### ASSIGNMENT
All lines below containing "DIGITS" are to be listed.

### EXERCISE MATERIAL
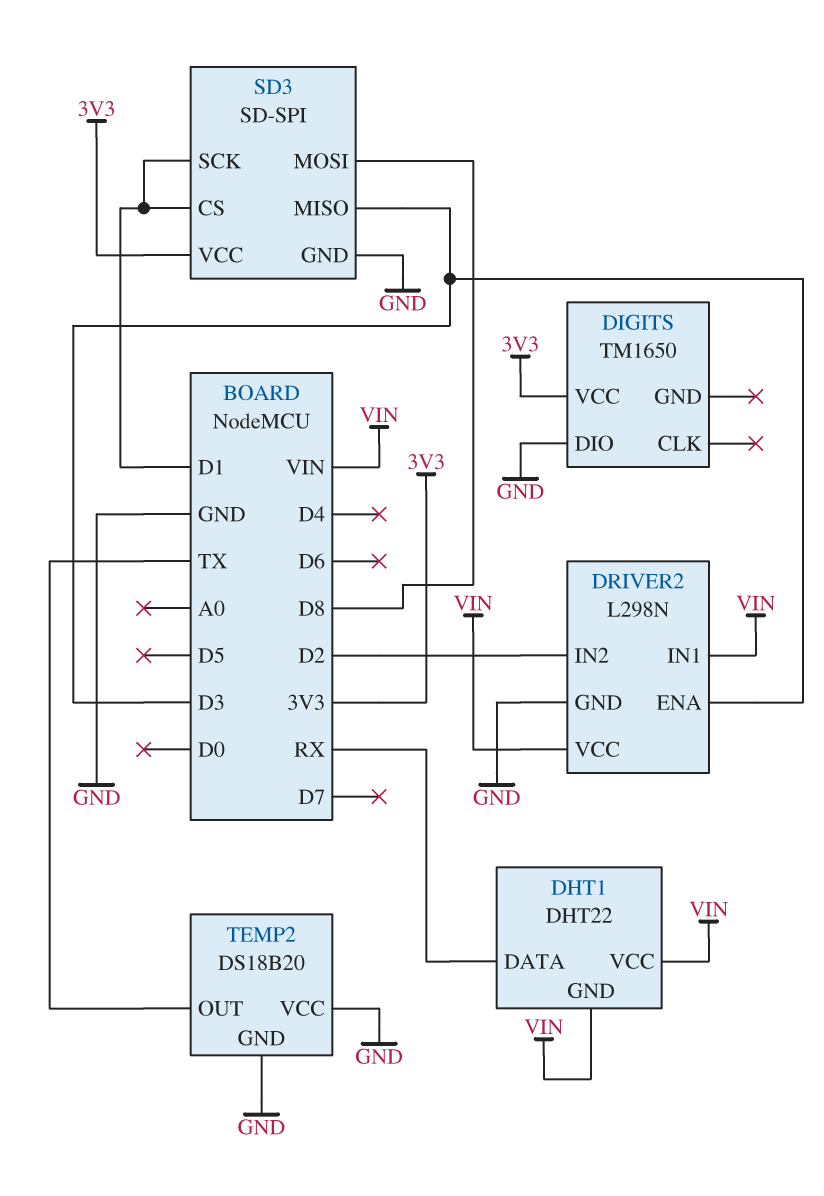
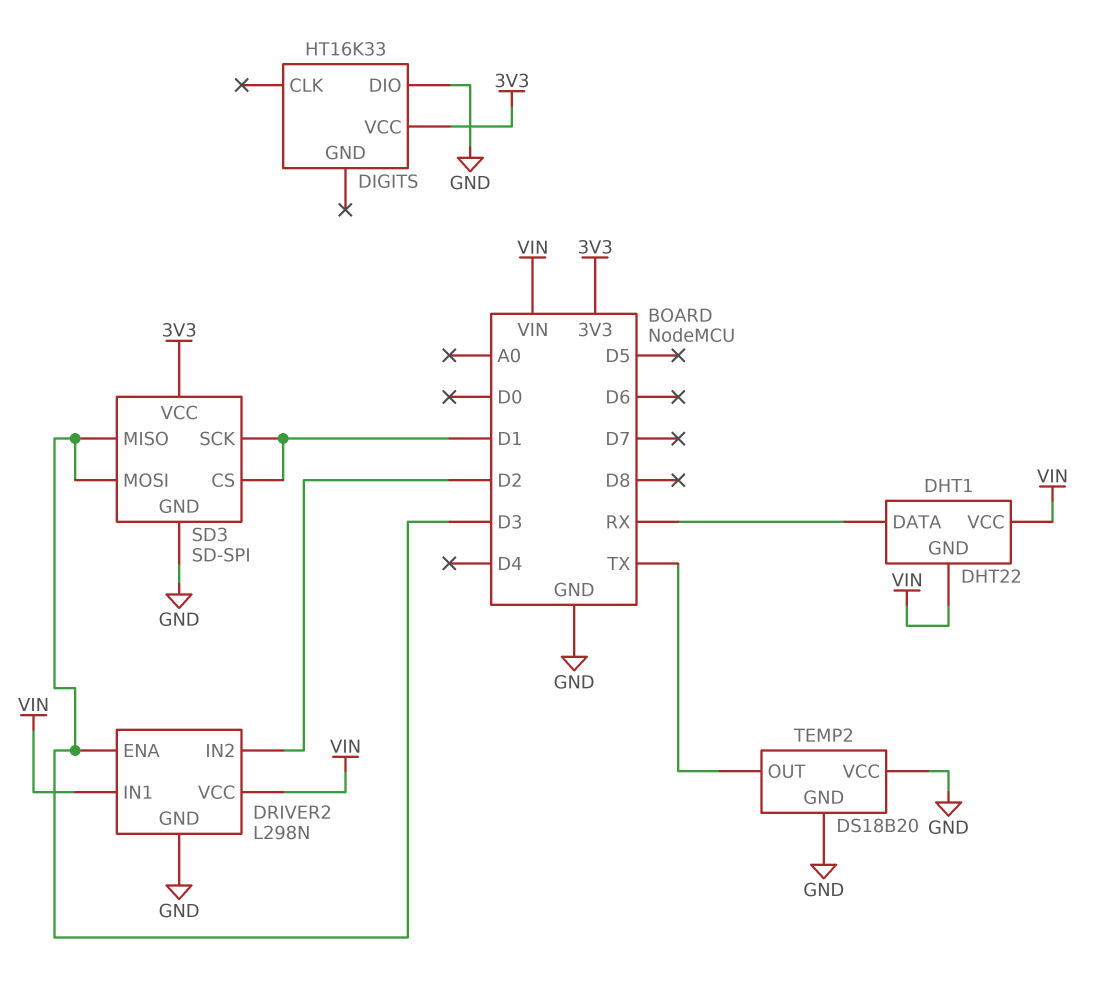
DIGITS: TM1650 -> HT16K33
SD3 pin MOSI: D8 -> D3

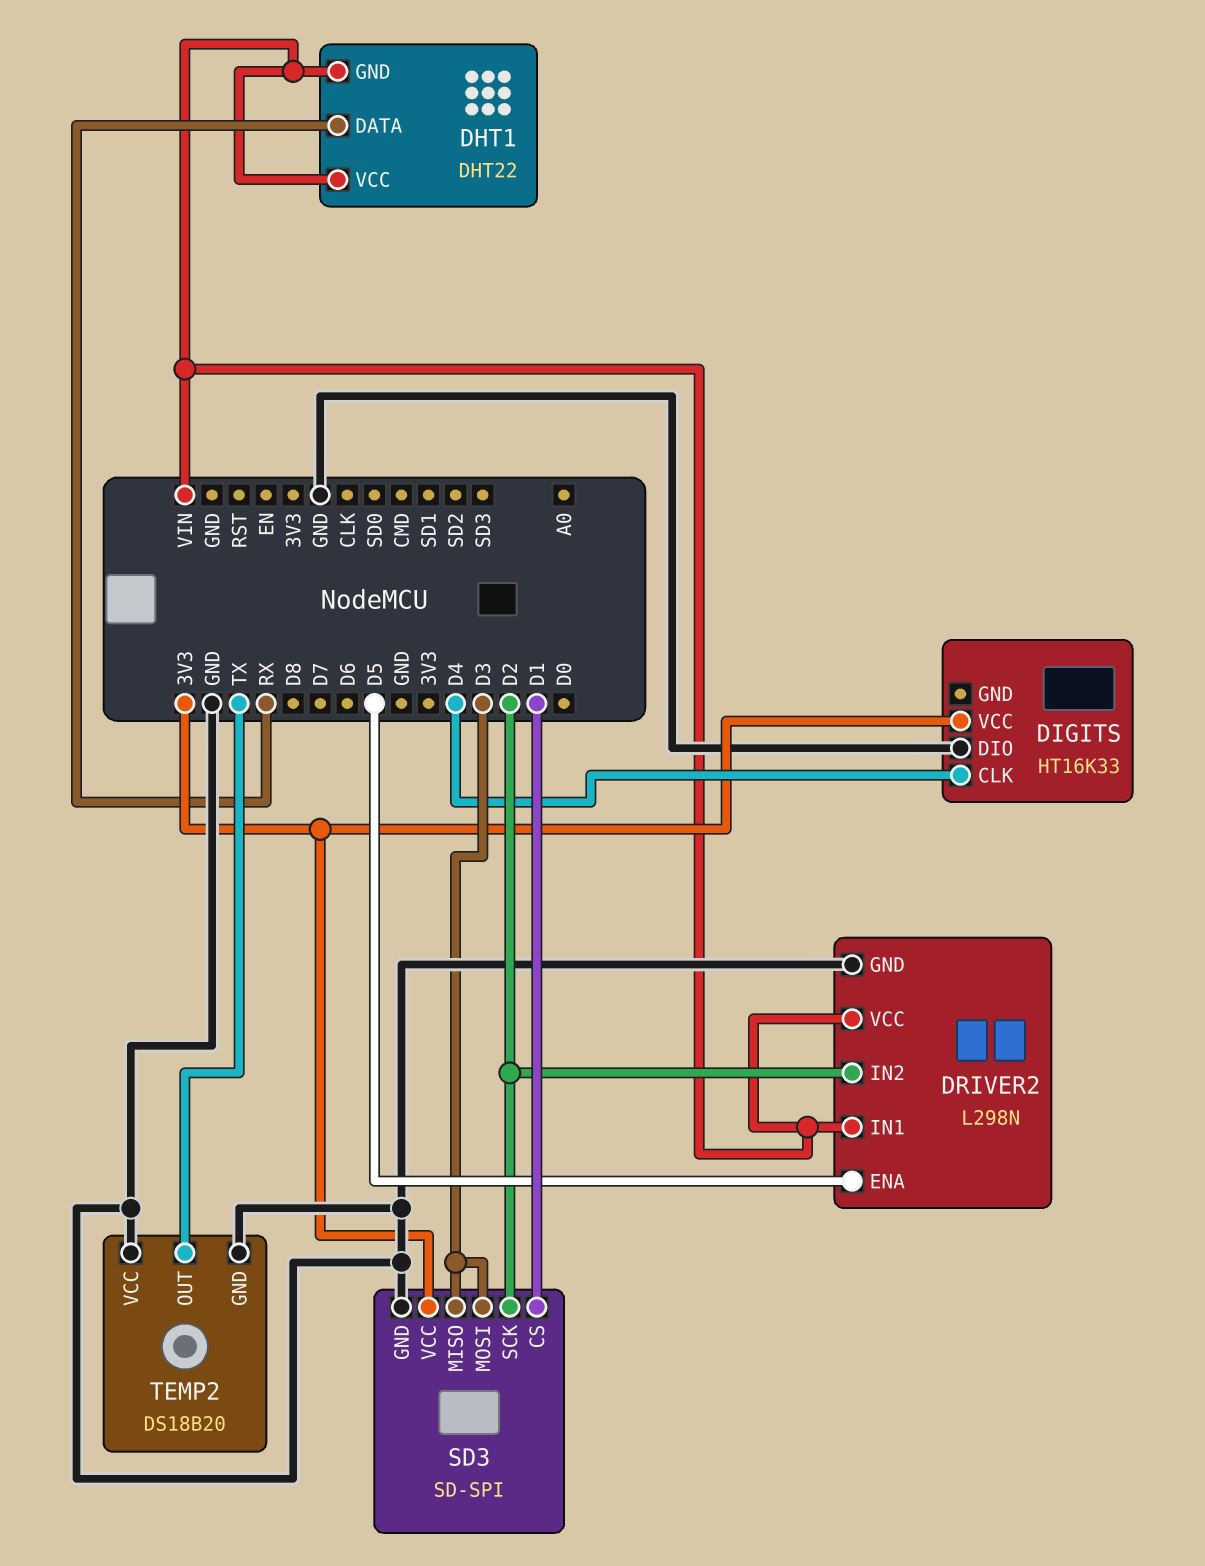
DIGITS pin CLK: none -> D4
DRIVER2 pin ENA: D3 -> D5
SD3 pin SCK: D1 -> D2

==

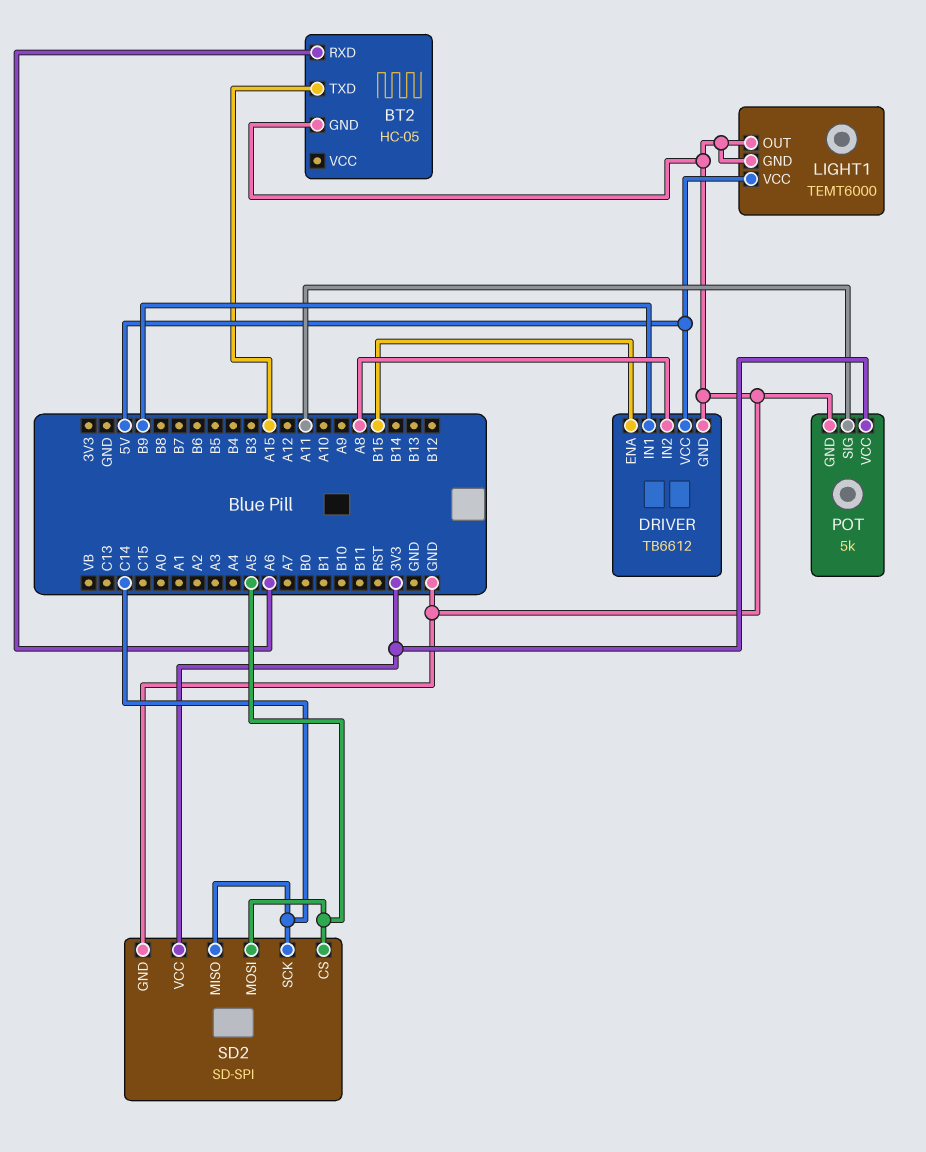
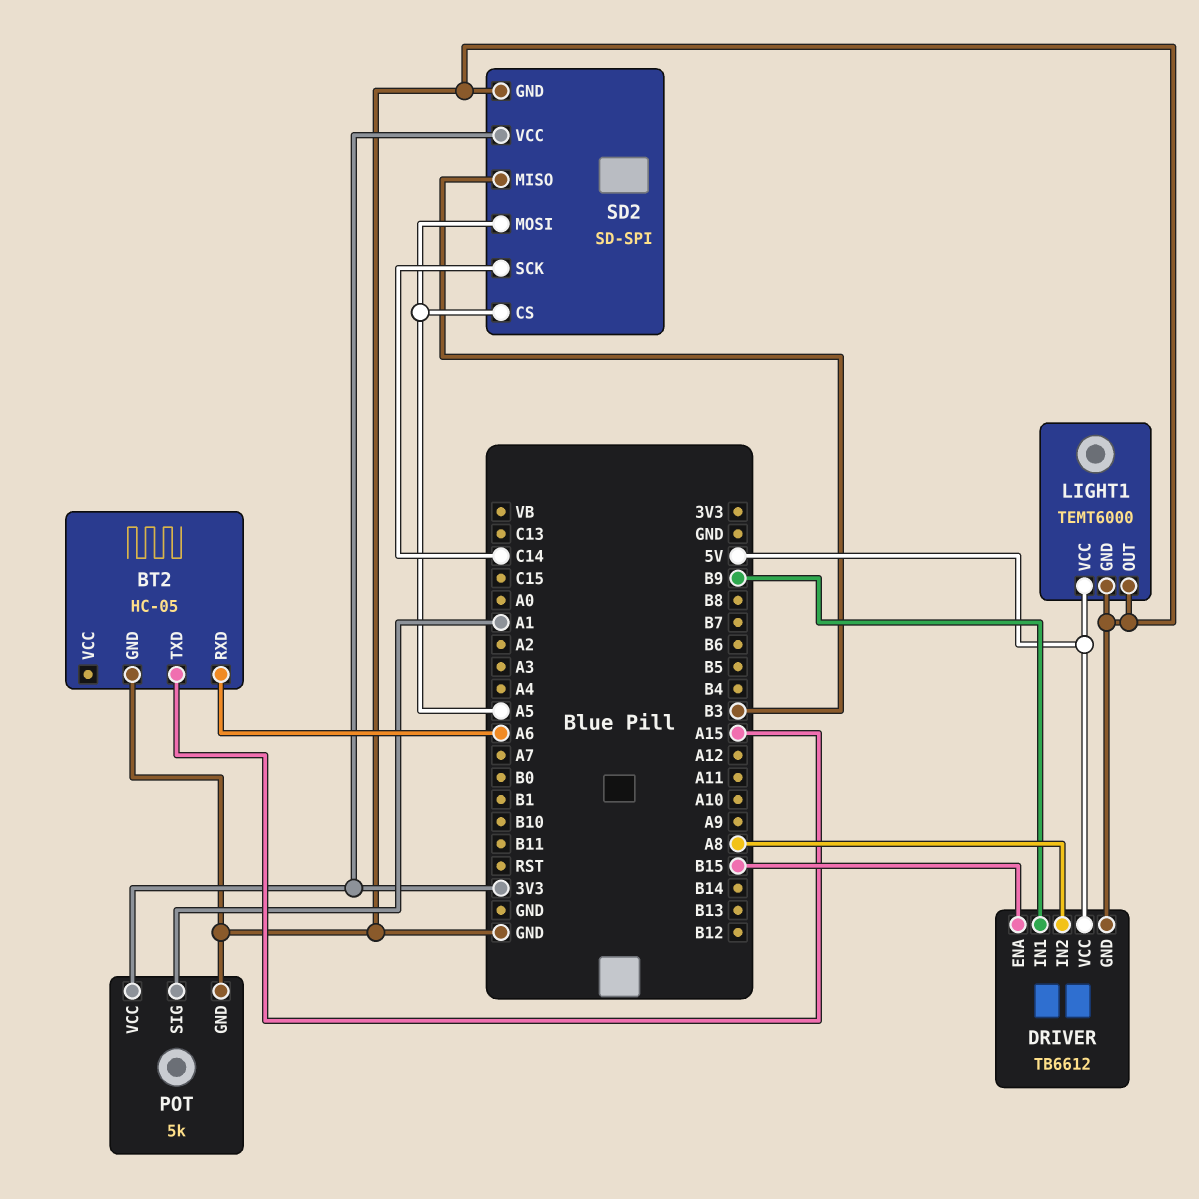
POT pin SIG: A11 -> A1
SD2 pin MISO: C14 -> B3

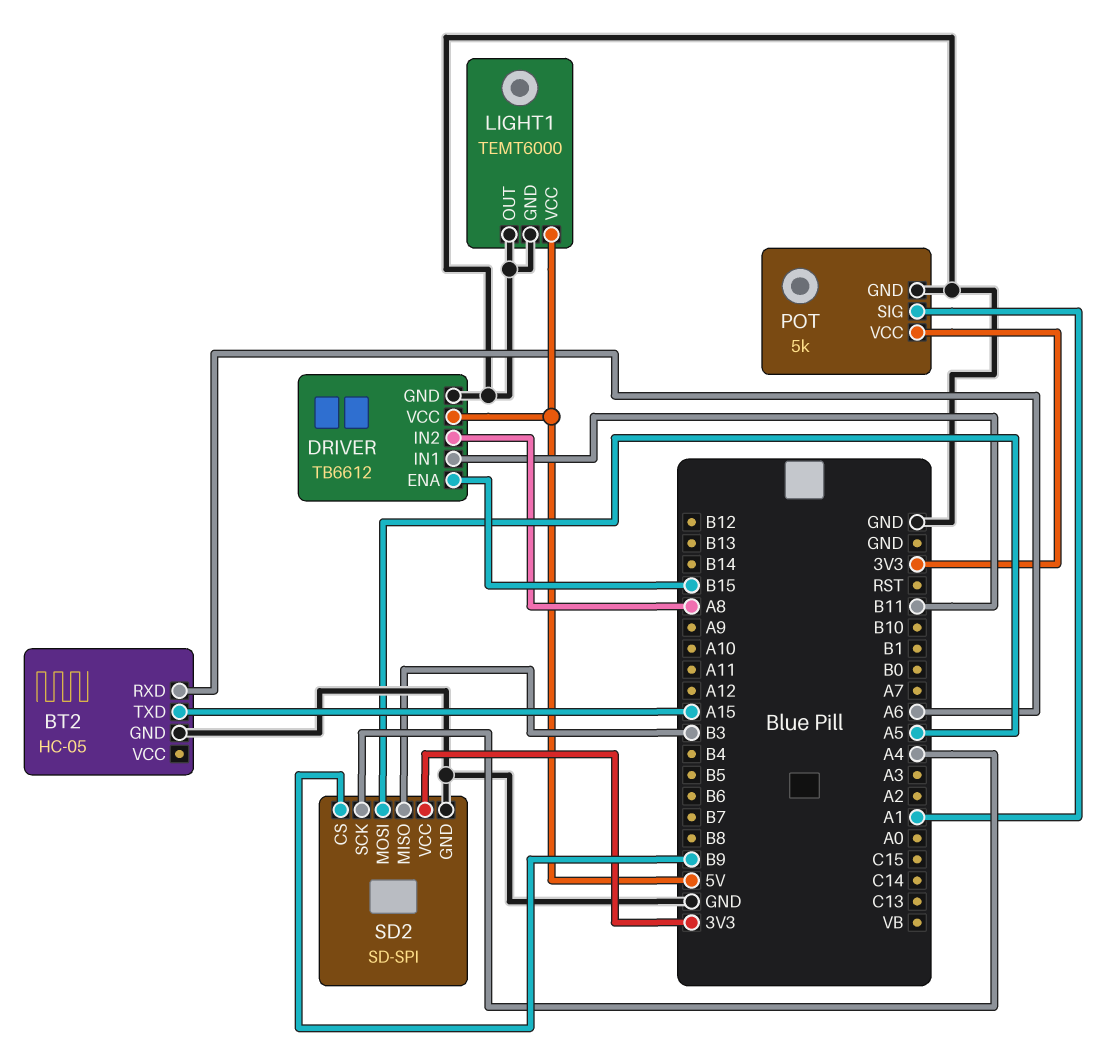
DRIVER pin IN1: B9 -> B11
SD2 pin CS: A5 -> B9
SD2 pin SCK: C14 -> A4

### ANSWER TO THIS EXERCISE
DIGITS: TM1650 -> HT16K33
DIGITS pin CLK: none -> D4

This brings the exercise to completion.